### Task statement
Hunt through the entries for the word "bright" and copy each line in which it appears.

### Record excerpts
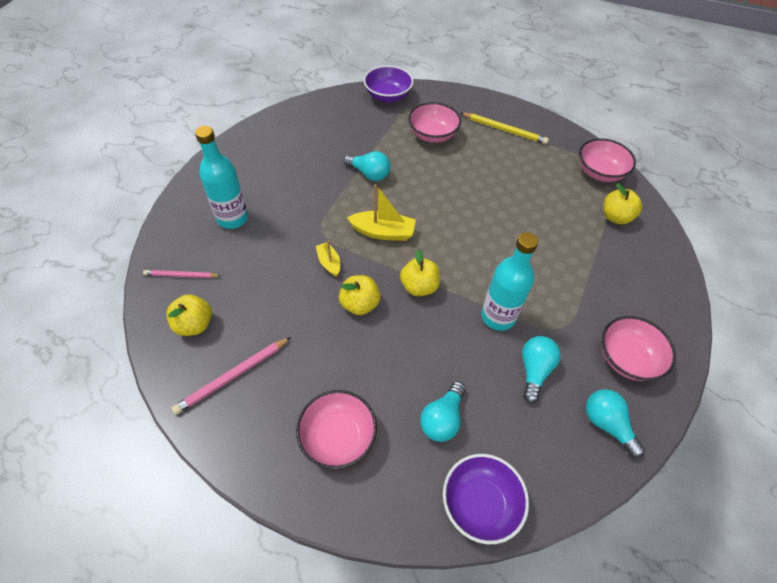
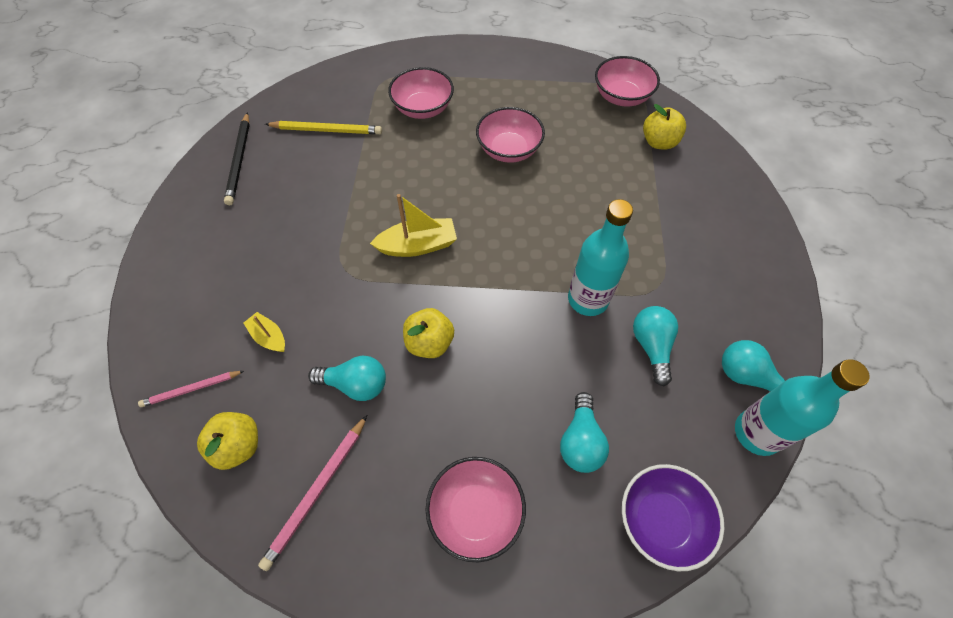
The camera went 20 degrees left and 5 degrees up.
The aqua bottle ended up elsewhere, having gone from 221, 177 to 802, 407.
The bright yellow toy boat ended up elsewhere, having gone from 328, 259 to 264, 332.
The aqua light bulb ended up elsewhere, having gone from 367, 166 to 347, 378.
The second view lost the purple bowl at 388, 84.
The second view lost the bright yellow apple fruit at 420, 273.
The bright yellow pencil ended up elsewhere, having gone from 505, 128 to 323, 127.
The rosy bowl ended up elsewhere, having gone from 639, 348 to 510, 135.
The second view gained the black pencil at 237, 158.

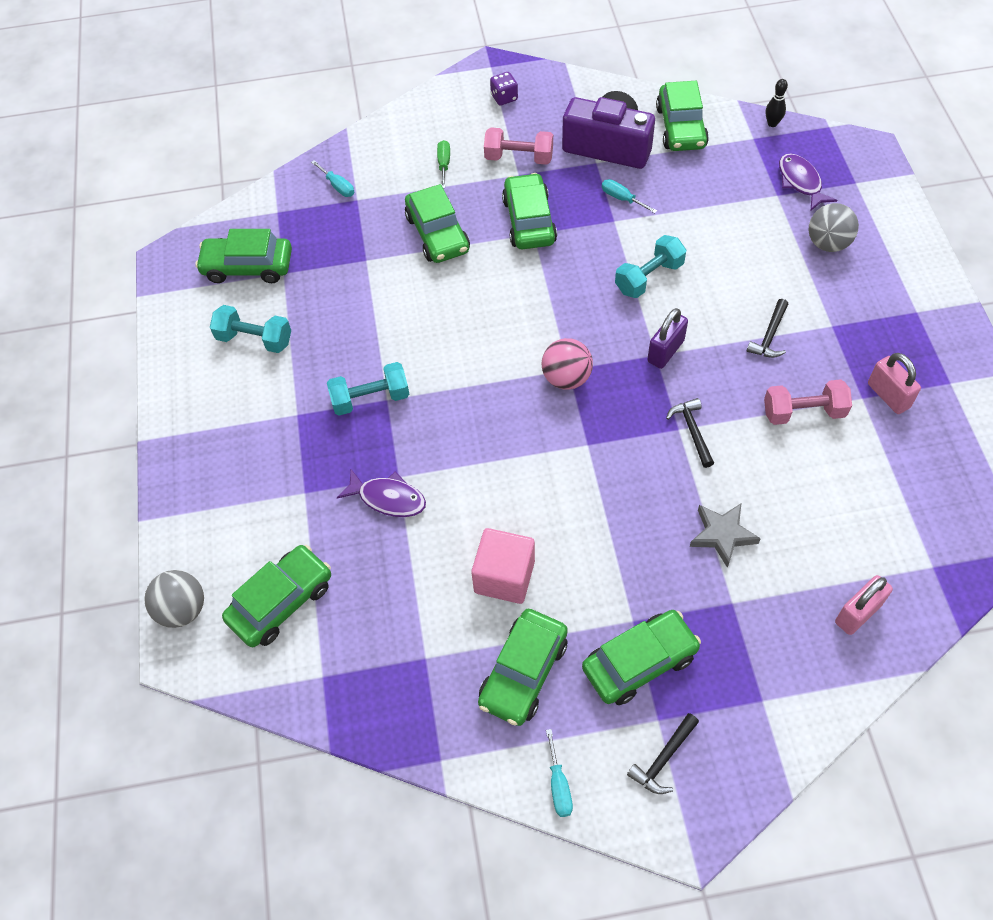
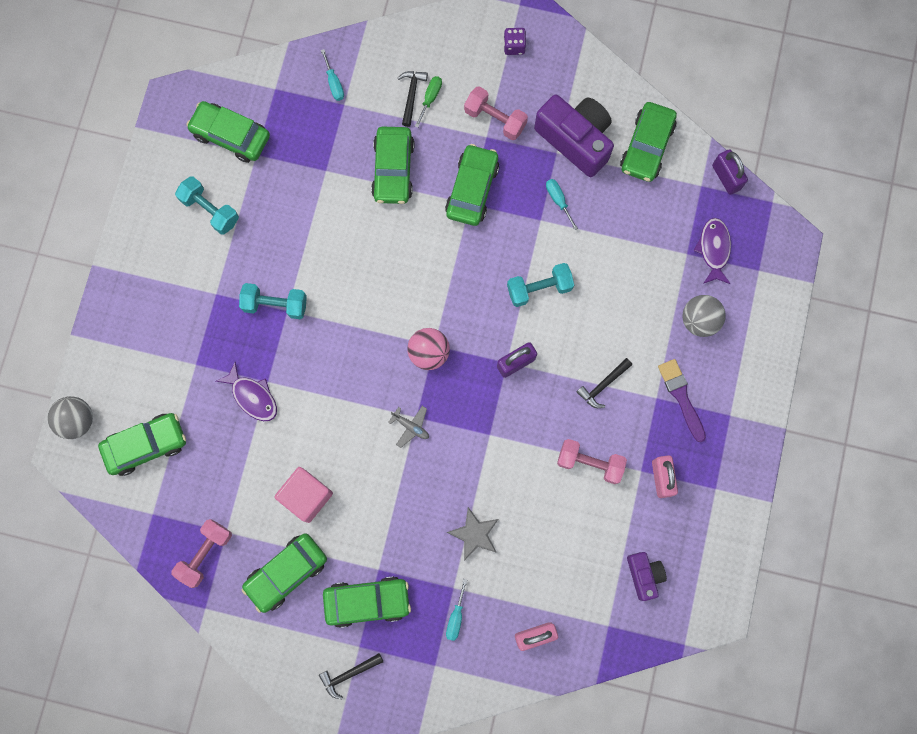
The camera went 20 degrees right and 20 degrees up.
The aqua flat screwdriver ended up elsewhere, having gone from 559, 773 to 456, 610.
The black claw hammer ended up elsewhere, having gone from 690, 433 to 413, 99.
Where the black skittle stood at 777, 103, the purple padlock came to stand at 730, 172.
The second view gained the rosy dumbbell at 201, 553.
The second view gained the gray aeroplane at 408, 427.
The second view gained the purple camera at 647, 576.
The second view gained the purple brush at 682, 400.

### Exercise answer
The bright yellow toy boat ended up elsewhere, having gone from 328, 259 to 264, 332.
The second view lost the bright yellow apple fruit at 420, 273.
The bright yellow pencil ended up elsewhere, having gone from 505, 128 to 323, 127.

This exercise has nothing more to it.